__Data listing__:
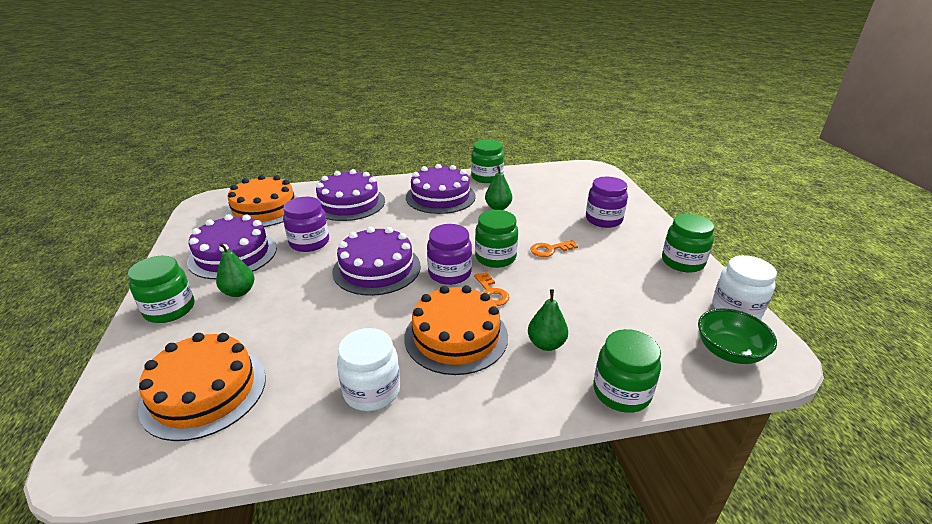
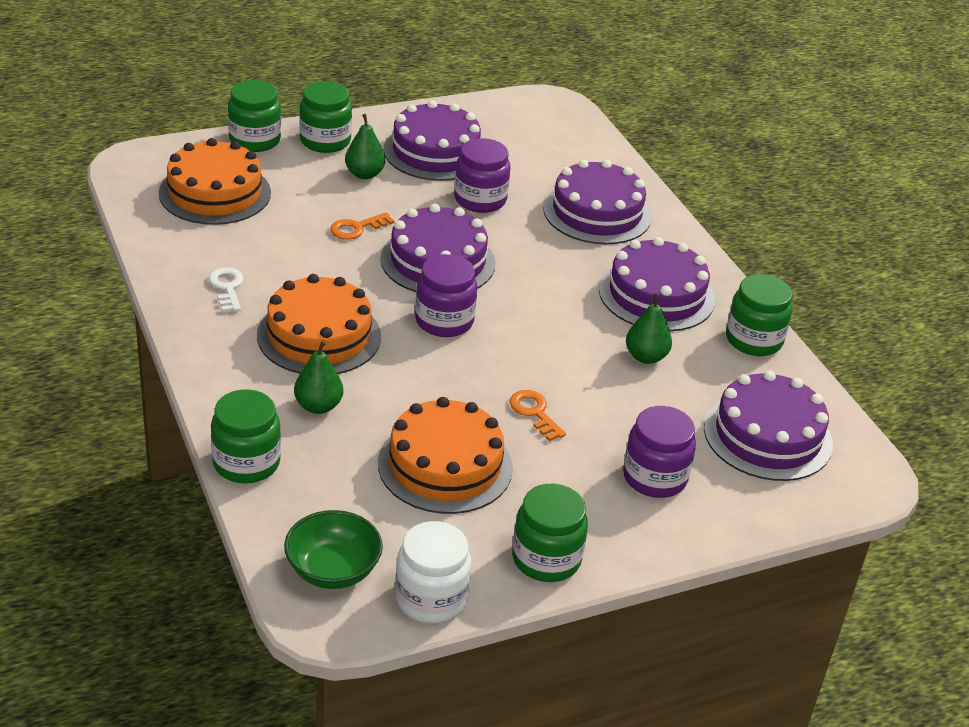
camera: 75 degrees right, 5 degrees up
(264, 209) = (550, 148): orange cake -> orange cake (445, 465)
(372, 391) = (227, 288): white jar -> white key
(491, 292) = (410, 359): orange key -> orange key (357, 228)
(495, 257) = (495, 359): green jar -> green jar (255, 140)
(565, 186) = (767, 436): none -> purple cake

__Problem details__:
Write the records out again verbatim and omit the pictures they contain.

__Answer for this exercise__:
camera: 75 degrees right, 5 degrees up
(264, 209) = (550, 148): orange cake -> orange cake (445, 465)
(372, 391) = (227, 288): white jar -> white key
(491, 292) = (410, 359): orange key -> orange key (357, 228)
(495, 257) = (495, 359): green jar -> green jar (255, 140)
(565, 186) = (767, 436): none -> purple cake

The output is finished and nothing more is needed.